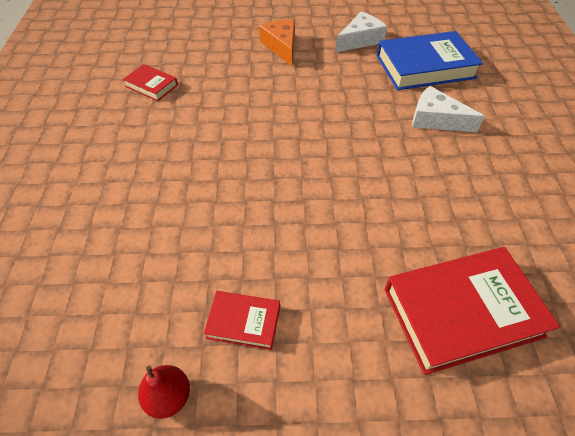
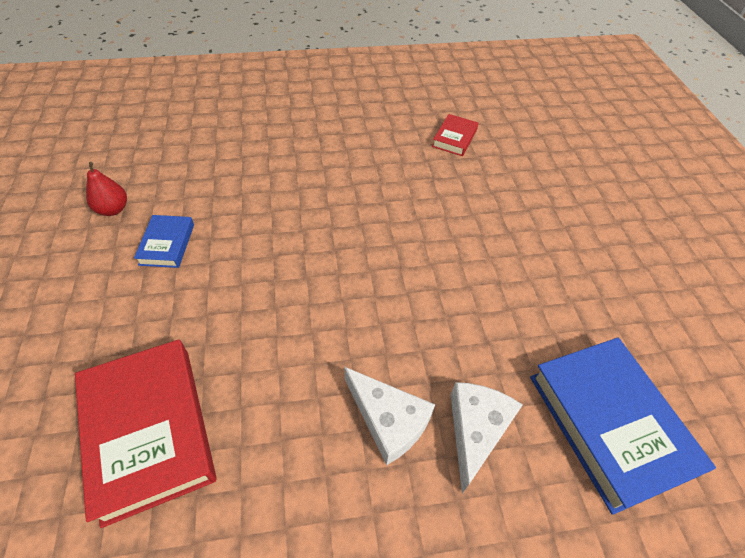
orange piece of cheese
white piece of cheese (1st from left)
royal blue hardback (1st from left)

————

▶ **Your task**:
Omit the pictures and output all of the other material exactly.

▶ **Expected answer**:
orange piece of cheese
white piece of cheese (1st from left)
royal blue hardback (1st from left)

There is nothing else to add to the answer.